_Activity_
Leaving out all pictures, write out word for word the lines from the one containing "green camera" to the end of the data below.

Data excerpts:
▽

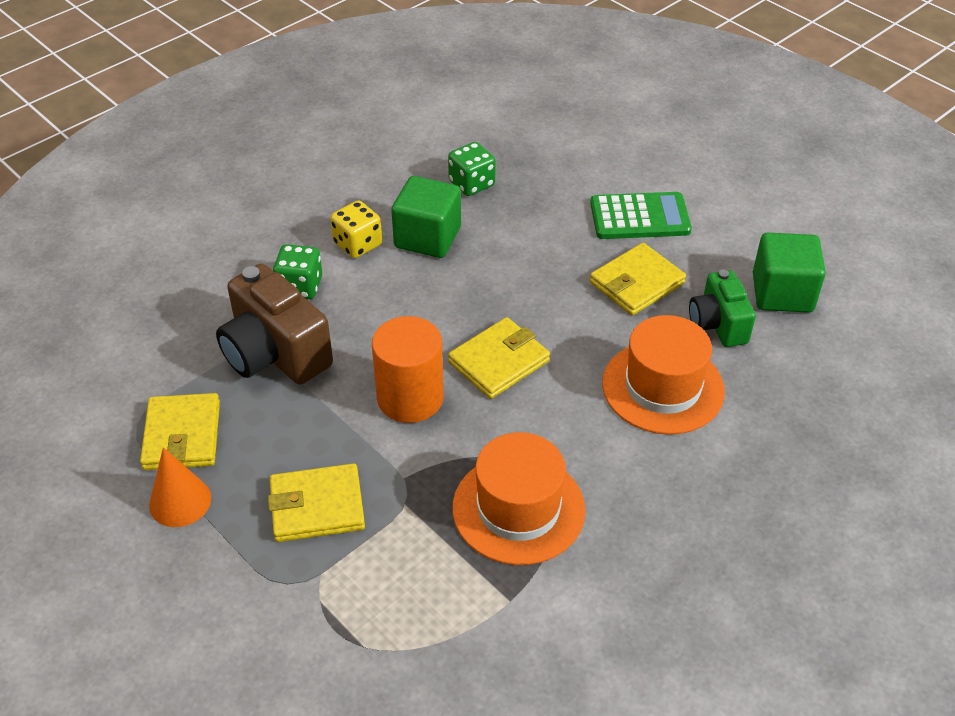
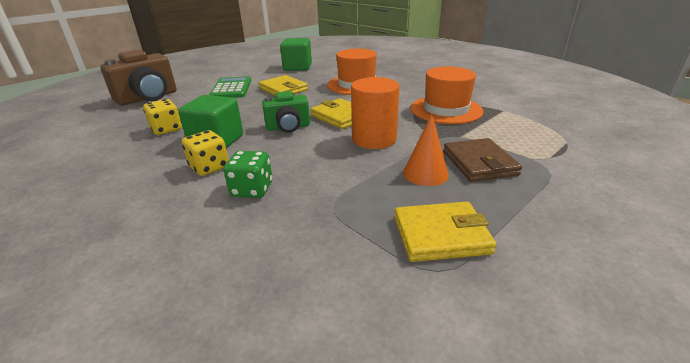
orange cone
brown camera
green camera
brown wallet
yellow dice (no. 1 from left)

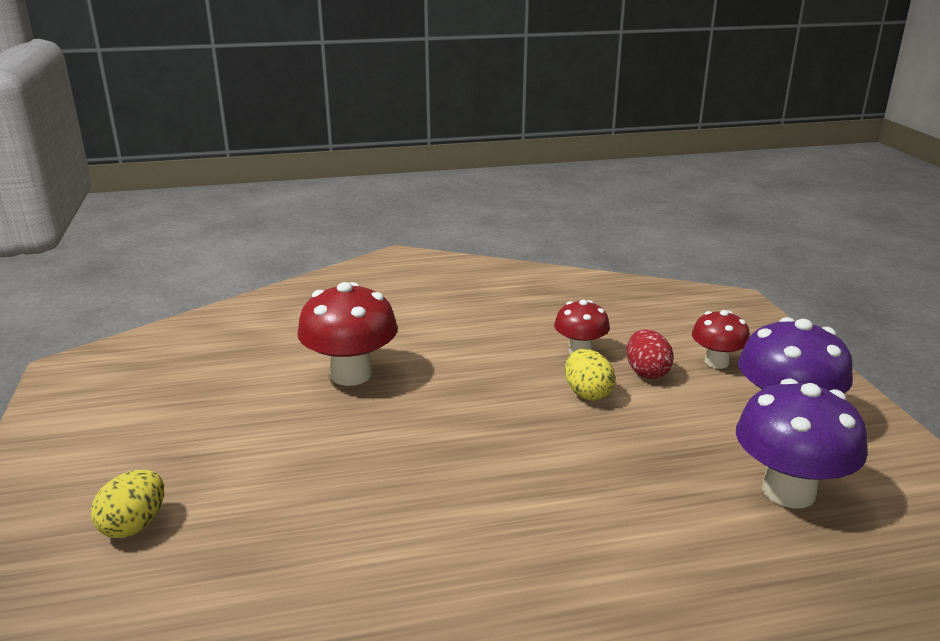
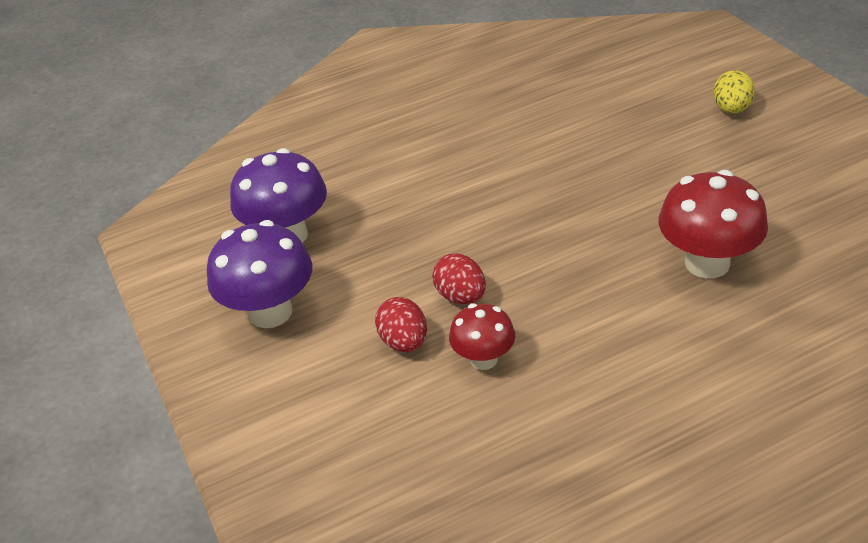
red mushroom (no. 3 from left in the first image)
red egg (no. 2 from left)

△

_Solved problem_
green camera
brown wallet
yellow dice (no. 1 from left)

red mushroom (no. 3 from left in the first image)
red egg (no. 2 from left)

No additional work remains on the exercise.